─── Materials provided

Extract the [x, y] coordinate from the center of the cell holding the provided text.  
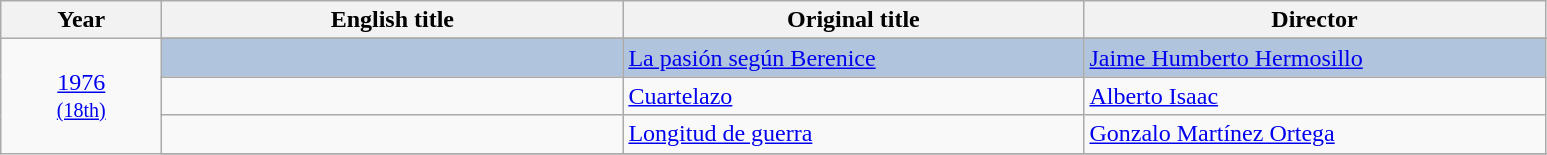
English title [392, 20]
Year [82, 20]
Alberto Isaac [1314, 96]
Gonzalo Martínez Ortega [1314, 134]
1976(18th) [82, 96]
Longitud de guerra [854, 134]
Jaime Humberto Hermosillo [1314, 58]
Director [1314, 20]
Original title [854, 20]
La pasión según Berenice [854, 58]
Cuartelazo [854, 96]
Locate the cell with the specified text and output its [x, y] center coordinate. 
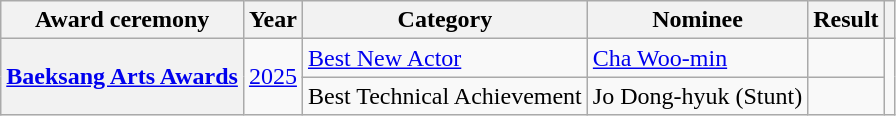
Award ceremony [122, 20]
Best Technical Achievement [444, 96]
Result [846, 20]
Best New Actor [444, 58]
Category [444, 20]
Cha Woo-min [697, 58]
Year [272, 20]
Jo Dong-hyuk (Stunt) [697, 96]
Nominee [697, 20]
Baeksang Arts Awards [122, 77]
2025 [272, 77]
Capture the cell that displays the provided text and extract its (x, y) central coordinate. 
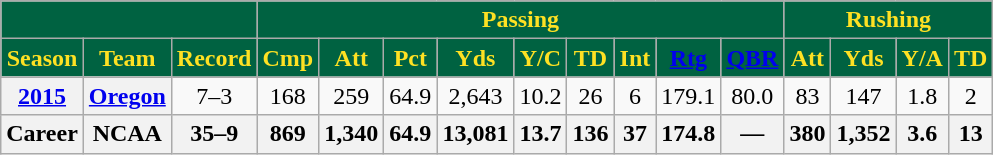
83 (808, 96)
Team (127, 58)
Int (635, 58)
Y/A (922, 58)
2015 (42, 96)
Oregon (127, 96)
147 (864, 96)
Rushing (888, 20)
Passing (520, 20)
259 (352, 96)
13,081 (476, 134)
Y/C (540, 58)
174.8 (688, 134)
Season (42, 58)
QBR (752, 58)
Cmp (288, 58)
2 (970, 96)
26 (590, 96)
13.7 (540, 134)
869 (288, 134)
1.8 (922, 96)
1,352 (864, 134)
— (752, 134)
Record (214, 58)
NCAA (127, 134)
37 (635, 134)
179.1 (688, 96)
Pct (410, 58)
3.6 (922, 134)
136 (590, 134)
35–9 (214, 134)
80.0 (752, 96)
380 (808, 134)
7–3 (214, 96)
168 (288, 96)
1,340 (352, 134)
Rtg (688, 58)
Career (42, 134)
6 (635, 96)
10.2 (540, 96)
2,643 (476, 96)
13 (970, 134)
Find where the given text appears and provide that cell's center as [X, Y] coordinate. 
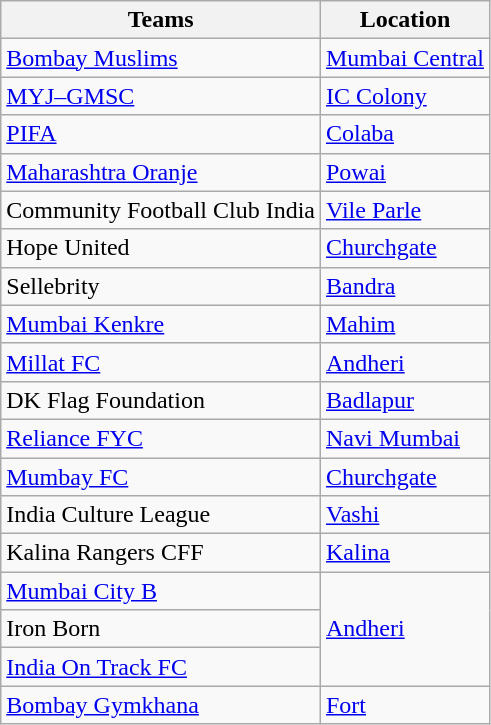
Powai [404, 172]
Mahim [404, 324]
Hope United [161, 248]
Sellebrity [161, 286]
Bombay Gymkhana [161, 705]
Kalina [404, 553]
Fort [404, 705]
Community Football Club India [161, 210]
PIFA [161, 134]
Location [404, 20]
Mumbai Kenkre [161, 324]
Iron Born [161, 629]
Kalina Rangers CFF [161, 553]
Vashi [404, 515]
Teams [161, 20]
Reliance FYC [161, 438]
Colaba [404, 134]
MYJ–GMSC [161, 96]
India On Track FC [161, 667]
Vile Parle [404, 210]
Mumbay FC [161, 477]
Navi Mumbai [404, 438]
Mumbai City B [161, 591]
Mumbai Central [404, 58]
Maharashtra Oranje [161, 172]
Bombay Muslims [161, 58]
Badlapur [404, 400]
India Culture League [161, 515]
DK Flag Foundation [161, 400]
IC Colony [404, 96]
Millat FC [161, 362]
Bandra [404, 286]
Detect which cell encompasses the target text, then output its (X, Y) center coordinate. 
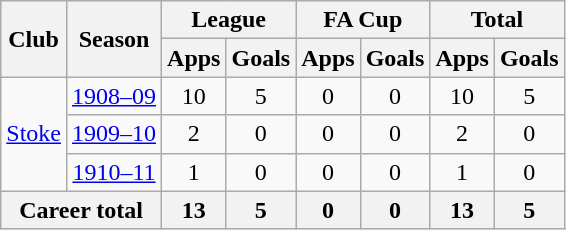
1910–11 (114, 172)
Season (114, 39)
Career total (82, 210)
Stoke (34, 134)
Club (34, 39)
1909–10 (114, 134)
League (229, 20)
1908–09 (114, 96)
FA Cup (363, 20)
Total (497, 20)
Detect which cell encompasses the target text, then output its [X, Y] center coordinate. 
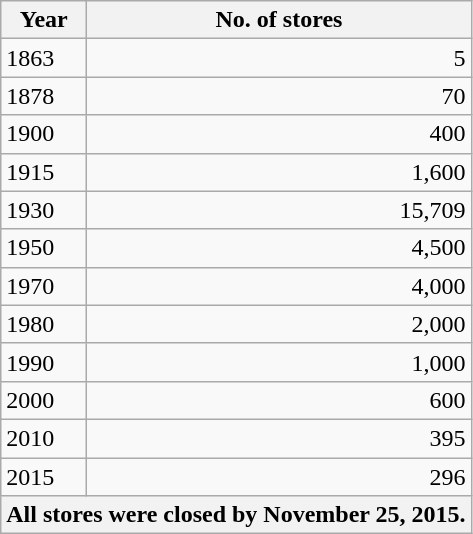
4,000 [279, 286]
All stores were closed by November 25, 2015. [236, 515]
5 [279, 58]
2,000 [279, 324]
1950 [44, 248]
2015 [44, 477]
600 [279, 400]
Year [44, 20]
70 [279, 96]
1915 [44, 172]
2010 [44, 438]
400 [279, 134]
1,600 [279, 172]
15,709 [279, 210]
1900 [44, 134]
1863 [44, 58]
1930 [44, 210]
296 [279, 477]
1990 [44, 362]
1,000 [279, 362]
395 [279, 438]
No. of stores [279, 20]
4,500 [279, 248]
1970 [44, 286]
2000 [44, 400]
1878 [44, 96]
1980 [44, 324]
Return the [x, y] coordinate for the center point of the cell that contains the specified text.  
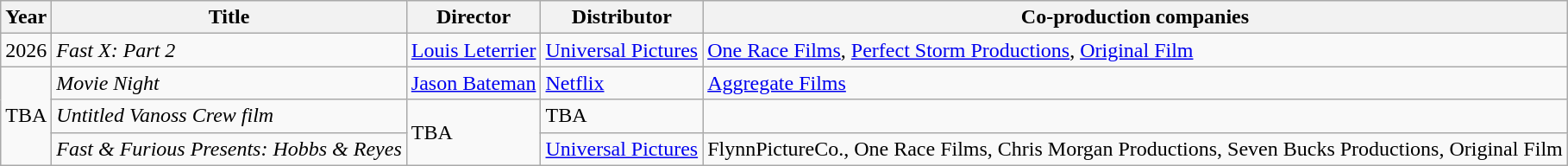
Year [26, 17]
Jason Bateman [474, 83]
One Race Films, Perfect Storm Productions, Original Film [1135, 50]
Movie Night [229, 83]
Fast & Furious Presents: Hobbs & Reyes [229, 148]
Untitled Vanoss Crew film [229, 116]
Title [229, 17]
2026 [26, 50]
Director [474, 17]
Aggregate Films [1135, 83]
Fast X: Part 2 [229, 50]
Distributor [622, 17]
Netflix [622, 83]
Louis Leterrier [474, 50]
FlynnPictureCo., One Race Films, Chris Morgan Productions, Seven Bucks Productions, Original Film [1135, 148]
Co-production companies [1135, 17]
Find where the given text appears and provide that cell's center as [x, y] coordinate. 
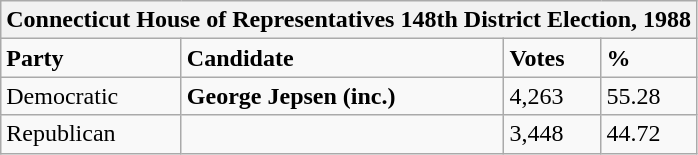
3,448 [552, 134]
Democratic [92, 96]
4,263 [552, 96]
44.72 [649, 134]
Republican [92, 134]
Party [92, 58]
Votes [552, 58]
Connecticut House of Representatives 148th District Election, 1988 [349, 20]
55.28 [649, 96]
% [649, 58]
George Jepsen (inc.) [342, 96]
Candidate [342, 58]
Provide the (x, y) coordinate of the cell's center where the given text is located.  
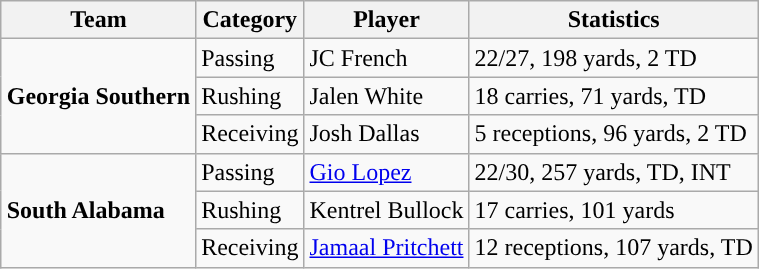
Team (98, 20)
Statistics (614, 20)
12 receptions, 107 yards, TD (614, 248)
JC French (386, 58)
Gio Lopez (386, 172)
South Alabama (98, 210)
5 receptions, 96 yards, 2 TD (614, 134)
18 carries, 71 yards, TD (614, 96)
Jamaal Pritchett (386, 248)
Category (250, 20)
22/27, 198 yards, 2 TD (614, 58)
Player (386, 20)
Kentrel Bullock (386, 210)
22/30, 257 yards, TD, INT (614, 172)
17 carries, 101 yards (614, 210)
Josh Dallas (386, 134)
Georgia Southern (98, 96)
Jalen White (386, 96)
Return [x, y] of the center of cell containing provided text 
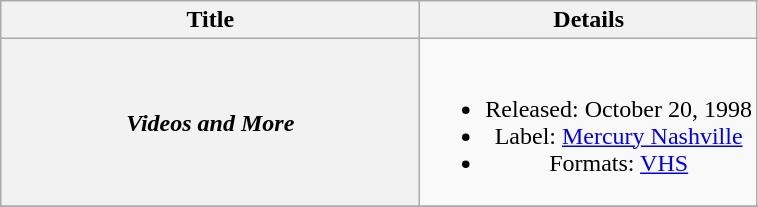
Title [210, 20]
Videos and More [210, 122]
Released: October 20, 1998Label: Mercury NashvilleFormats: VHS [589, 122]
Details [589, 20]
Pinpoint the cell where the given text exists, returning its (x, y) midpoint coordinate. 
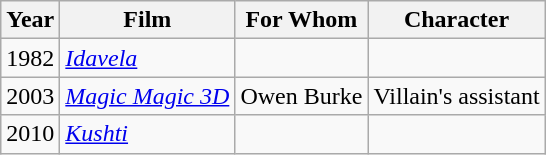
For Whom (302, 20)
Magic Magic 3D (148, 96)
Year (30, 20)
Idavela (148, 58)
2010 (30, 134)
1982 (30, 58)
Film (148, 20)
Villain's assistant (456, 96)
Character (456, 20)
Kushti (148, 134)
Owen Burke (302, 96)
2003 (30, 96)
Locate the cell with the specified text and output its (x, y) center coordinate. 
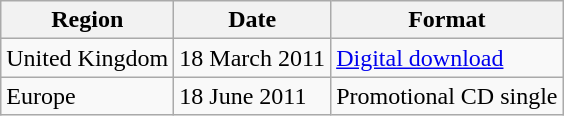
18 June 2011 (252, 96)
Date (252, 20)
Region (88, 20)
Format (447, 20)
18 March 2011 (252, 58)
Digital download (447, 58)
United Kingdom (88, 58)
Promotional CD single (447, 96)
Europe (88, 96)
Provide the [X, Y] coordinate of the cell's center where the given text is located.  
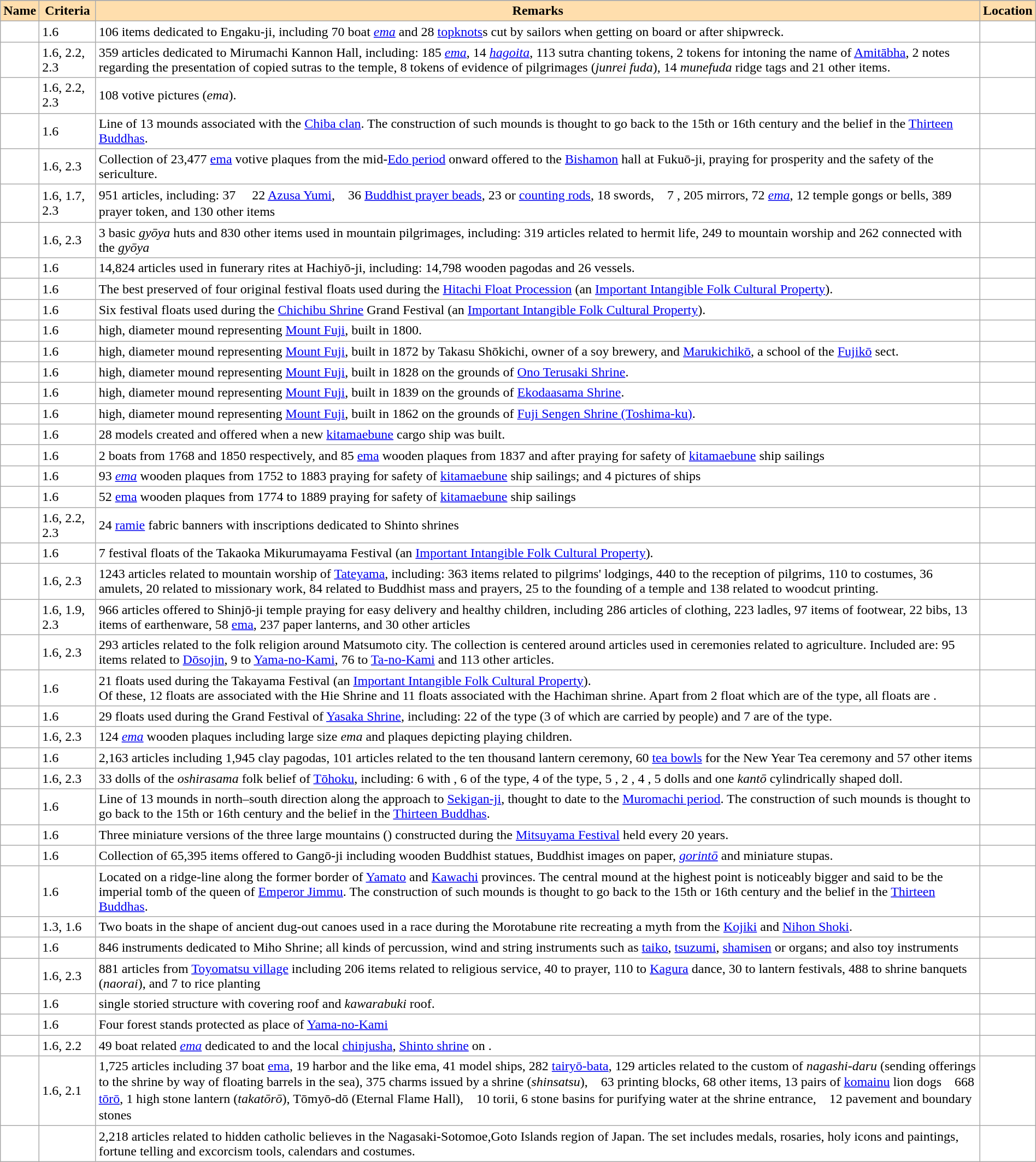
Location [1008, 11]
single storied structure with covering roof and kawarabuki roof. [538, 1004]
high, diameter mound representing Mount Fuji, built in 1828 on the grounds of Ono Terusaki Shrine. [538, 372]
The best preserved of four original festival floats used during the Hitachi Float Procession (an Important Intangible Folk Cultural Property). [538, 289]
49 boat related ema dedicated to and the local chinjusha, Shinto shrine on . [538, 1046]
1.6, 2.1 [68, 1091]
Two boats in the shape of ancient dug-out canoes used in a race during the Morotabune rite recreating a myth from the Kojiki and Nihon Shoki. [538, 927]
29 floats used during the Grand Festival of Yasaka Shrine, including: 22 of the type (3 of which are carried by people) and 7 are of the type. [538, 716]
high, diameter mound representing Mount Fuji, built in 1872 by Takasu Shōkichi, owner of a soy brewery, and Marukichikō, a school of the Fujikō sect. [538, 351]
124 ema wooden plaques including large size ema and plaques depicting playing children. [538, 737]
Criteria [68, 11]
1.3, 1.6 [68, 927]
high, diameter mound representing Mount Fuji, built in 1839 on the grounds of Ekodaasama Shrine. [538, 393]
Remarks [538, 11]
28 models created and offered when a new kitamaebune cargo ship was built. [538, 434]
7 festival floats of the Takaoka Mikurumayama Festival (an Important Intangible Folk Cultural Property). [538, 554]
Collection of 65,395 items offered to Gangō-ji including wooden Buddhist statues, Buddhist images on paper, gorintō and miniature stupas. [538, 856]
Name [20, 11]
1.6, 2.2 [68, 1046]
108 votive pictures (ema). [538, 95]
24 ramie fabric banners with inscriptions dedicated to Shinto shrines [538, 525]
high, diameter mound representing Mount Fuji, built in 1800. [538, 331]
high, diameter mound representing Mount Fuji, built in 1862 on the grounds of Fuji Sengen Shrine (Toshima-ku). [538, 414]
Four forest stands protected as place of Yama-no-Kami [538, 1025]
1.6, 1.9, 2.3 [68, 617]
14,824 articles used in funerary rites at Hachiyō-ji, including: 14,798 wooden pagodas and 26 vessels. [538, 268]
1.6, 1.7, 2.3 [68, 203]
2 boats from 1768 and 1850 respectively, and 85 ema wooden plaques from 1837 and after praying for safety of kitamaebune ship sailings [538, 455]
93 ema wooden plaques from 1752 to 1883 praying for safety of kitamaebune ship sailings; and 4 pictures of ships [538, 476]
Six festival floats used during the Chichibu Shrine Grand Festival (an Important Intangible Folk Cultural Property). [538, 310]
Three miniature versions of the three large mountains () constructed during the Mitsuyama Festival held every 20 years. [538, 835]
52 ema wooden plaques from 1774 to 1889 praying for safety of kitamaebune ship sailings [538, 497]
106 items dedicated to Engaku-ji, including 70 boat ema and 28 topknotss cut by sailors when getting on board or after shipwreck. [538, 32]
From the cell containing the given text, extract its center point as [X, Y] coordinate. 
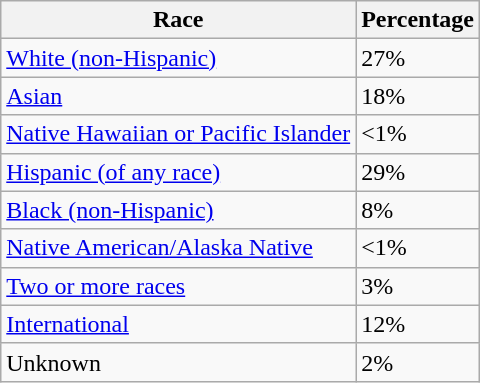
3% [418, 286]
Percentage [418, 20]
18% [418, 96]
Unknown [178, 362]
Asian [178, 96]
12% [418, 324]
Native American/Alaska Native [178, 248]
2% [418, 362]
Race [178, 20]
White (non-Hispanic) [178, 58]
29% [418, 172]
Native Hawaiian or Pacific Islander [178, 134]
Black (non-Hispanic) [178, 210]
Two or more races [178, 286]
Hispanic (of any race) [178, 172]
International [178, 324]
8% [418, 210]
27% [418, 58]
For the text-containing cell, return its midpoint in (X, Y) coordinate format. 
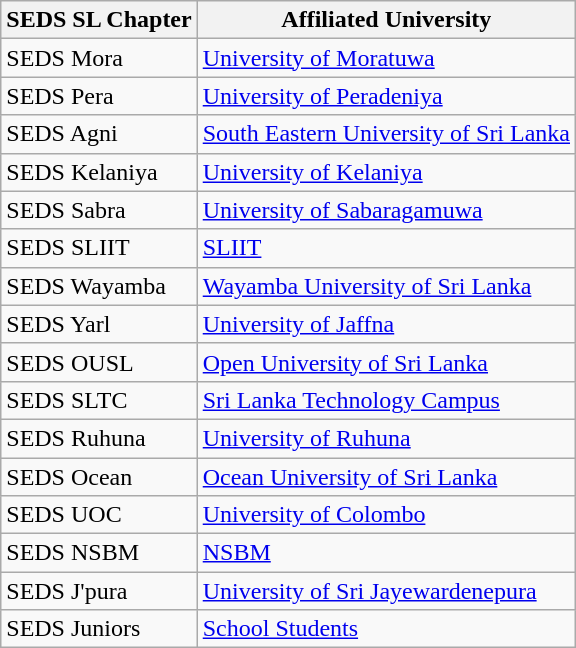
SEDS SL Chapter (99, 20)
SEDS SLIIT (99, 248)
University of Sabaragamuwa (386, 210)
SEDS Kelaniya (99, 172)
SEDS Yarl (99, 324)
Sri Lanka Technology Campus (386, 400)
University of Peradeniya (386, 96)
University of Kelaniya (386, 172)
University of Ruhuna (386, 438)
SEDS Wayamba (99, 286)
SEDS Sabra (99, 210)
SEDS Agni (99, 134)
Affiliated University (386, 20)
Wayamba University of Sri Lanka (386, 286)
School Students (386, 629)
SEDS OUSL (99, 362)
SEDS Pera (99, 96)
South Eastern University of Sri Lanka (386, 134)
SEDS Mora (99, 58)
University of Sri Jayewardenepura (386, 591)
SEDS Juniors (99, 629)
SEDS UOC (99, 515)
Ocean University of Sri Lanka (386, 477)
SEDS NSBM (99, 553)
University of Colombo (386, 515)
University of Moratuwa (386, 58)
SEDS J'pura (99, 591)
Open University of Sri Lanka (386, 362)
University of Jaffna (386, 324)
SEDS SLTC (99, 400)
NSBM (386, 553)
SEDS Ruhuna (99, 438)
SLIIT (386, 248)
SEDS Ocean (99, 477)
Identify which cell holds the provided text, then report its [x, y] central coordinate. 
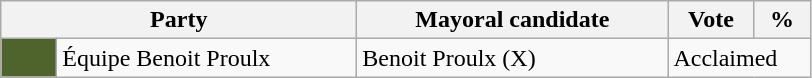
Équipe Benoit Proulx [207, 58]
Benoit Proulx (X) [512, 58]
Party [179, 20]
Vote [711, 20]
Mayoral candidate [512, 20]
% [782, 20]
Acclaimed [739, 58]
Return the (X, Y) coordinate for the center point of the cell that contains the specified text.  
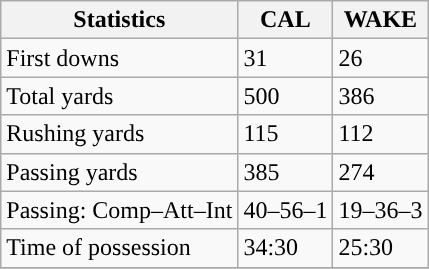
274 (380, 172)
31 (286, 58)
34:30 (286, 248)
385 (286, 172)
386 (380, 96)
First downs (120, 58)
CAL (286, 20)
Total yards (120, 96)
Passing: Comp–Att–Int (120, 210)
112 (380, 134)
115 (286, 134)
Statistics (120, 20)
26 (380, 58)
19–36–3 (380, 210)
Passing yards (120, 172)
WAKE (380, 20)
25:30 (380, 248)
40–56–1 (286, 210)
Time of possession (120, 248)
Rushing yards (120, 134)
500 (286, 96)
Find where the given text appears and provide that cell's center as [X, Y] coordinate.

──────

## Set exercise
How many lines in the records above contain the word "then"? Reply with the number alone.

## Solution
3